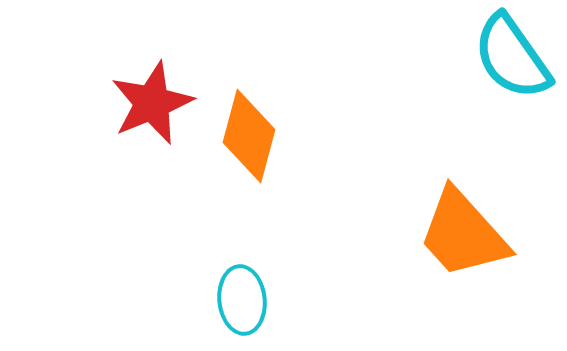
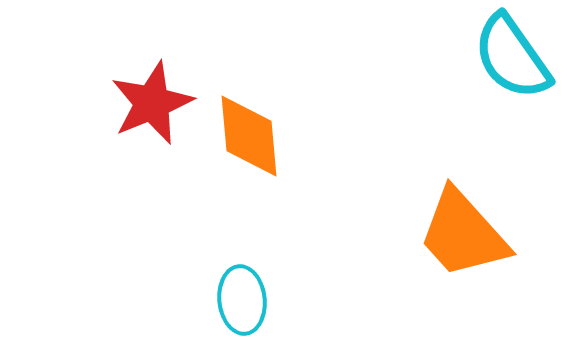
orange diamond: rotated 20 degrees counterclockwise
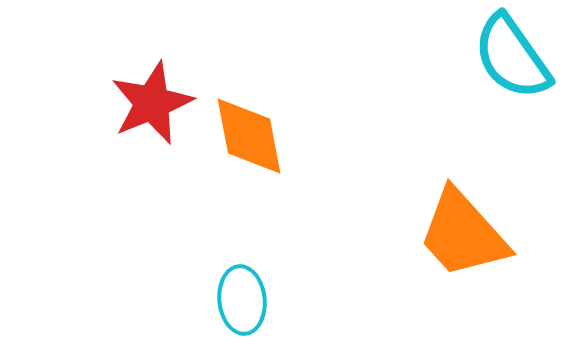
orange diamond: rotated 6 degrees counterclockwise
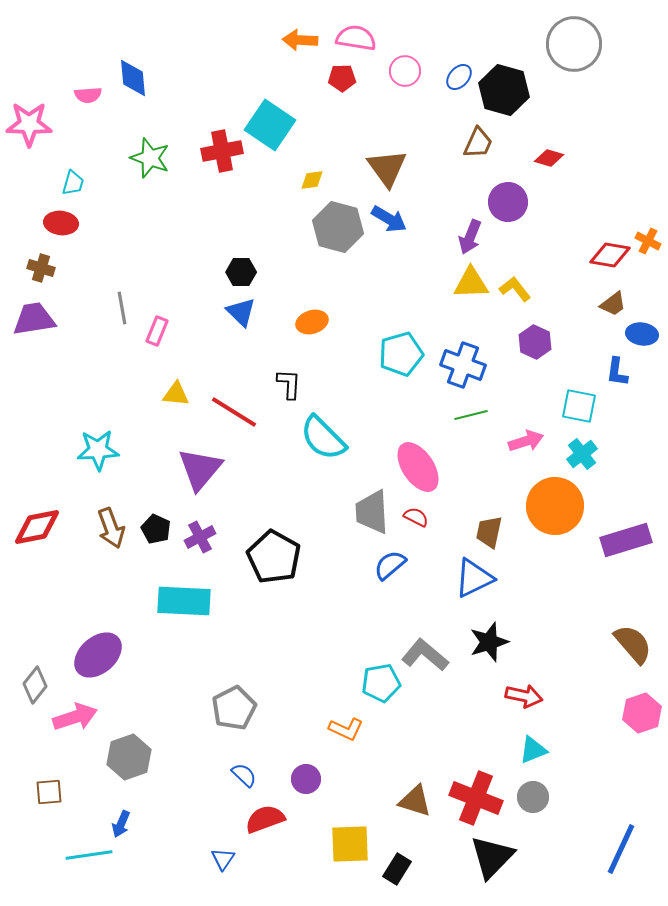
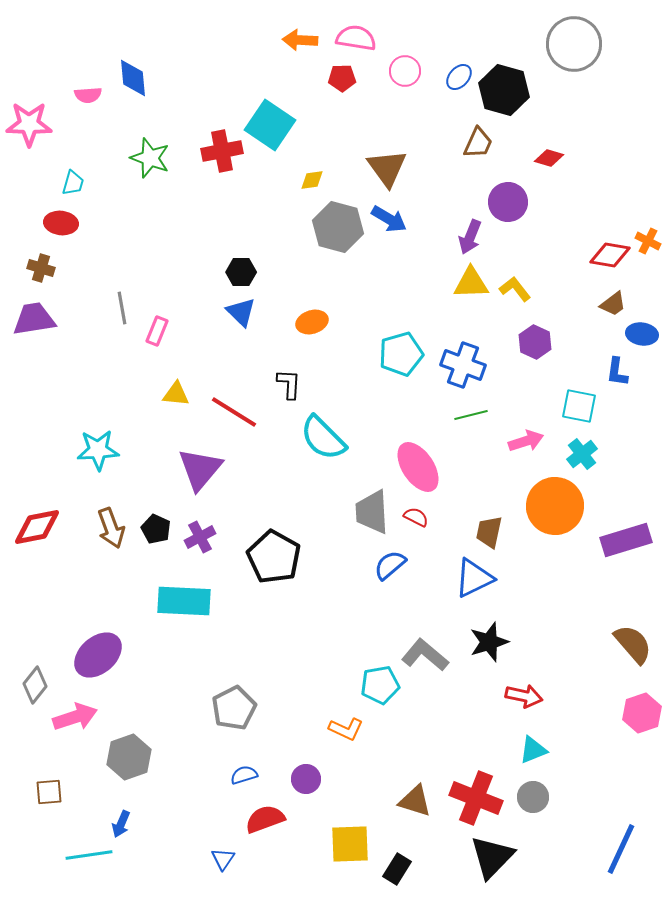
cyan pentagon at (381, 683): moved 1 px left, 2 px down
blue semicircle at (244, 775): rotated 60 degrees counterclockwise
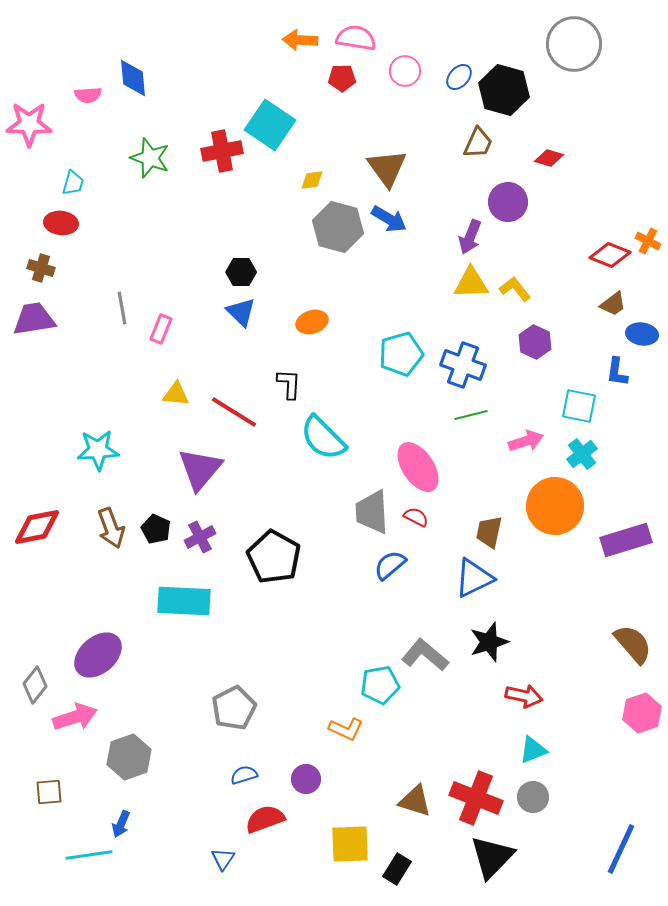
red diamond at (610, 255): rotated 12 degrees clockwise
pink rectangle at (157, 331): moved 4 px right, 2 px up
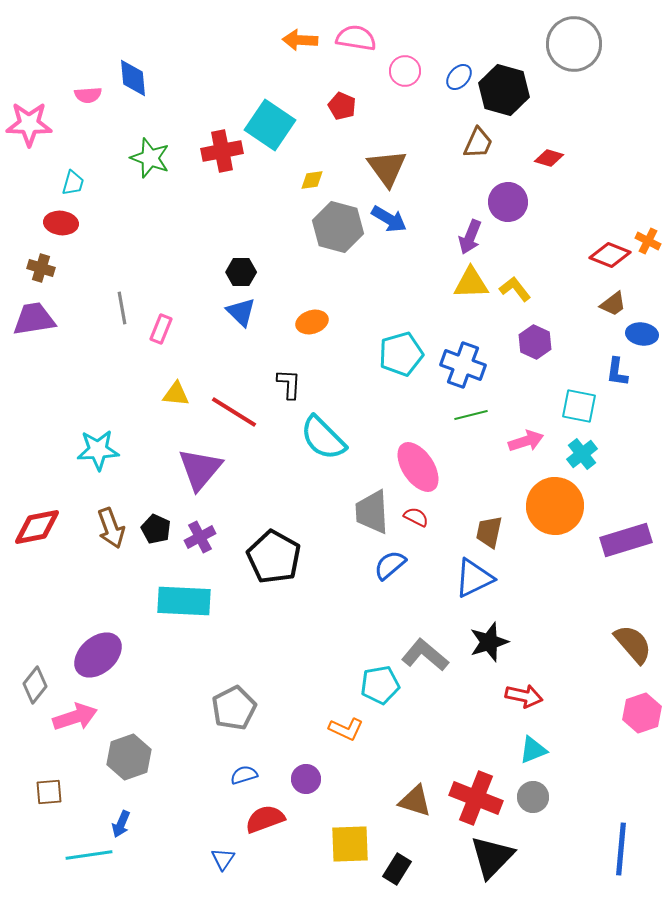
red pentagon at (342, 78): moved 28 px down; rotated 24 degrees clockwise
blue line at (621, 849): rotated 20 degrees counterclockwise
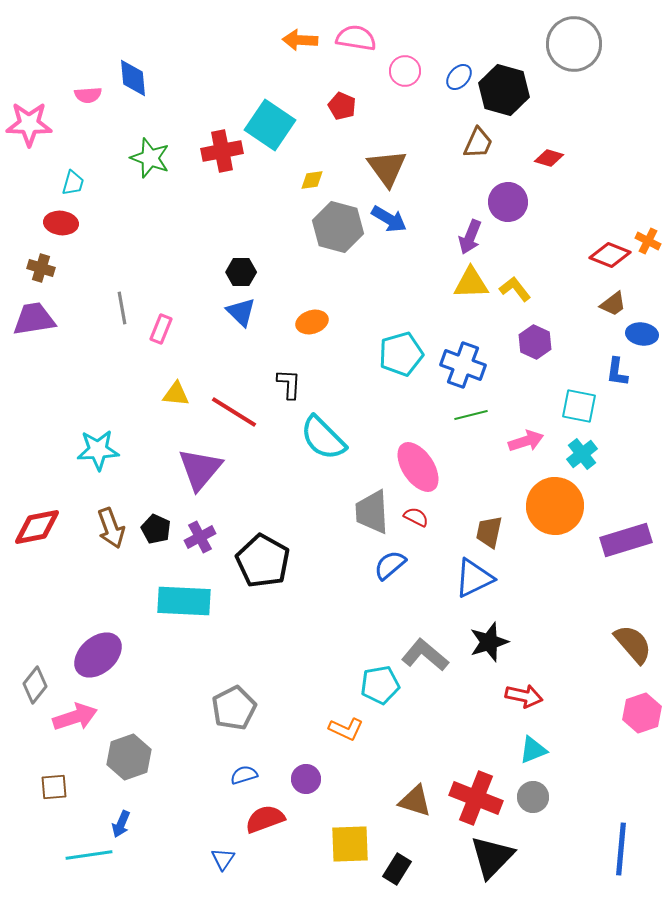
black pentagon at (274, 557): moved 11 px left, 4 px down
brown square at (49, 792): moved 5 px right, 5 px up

————————

Convert the whole listing above into a numbered list of its text lines, with blank lines and pictures left out.

• **CORRECT OUTPUT**
1. orange diamond: rotated 20 degrees counterclockwise
2. orange diamond: rotated 6 degrees counterclockwise
3. cyan pentagon at (381, 683): moved 1 px left, 2 px down
4. blue semicircle at (244, 775): rotated 60 degrees counterclockwise
5. red diamond at (610, 255): rotated 12 degrees clockwise
6. pink rectangle at (157, 331): moved 4 px right, 2 px up
7. red pentagon at (342, 78): moved 28 px down; rotated 24 degrees clockwise
8. blue line at (621, 849): rotated 20 degrees counterclockwise
9. black pentagon at (274, 557): moved 11 px left, 4 px down
10. brown square at (49, 792): moved 5 px right, 5 px up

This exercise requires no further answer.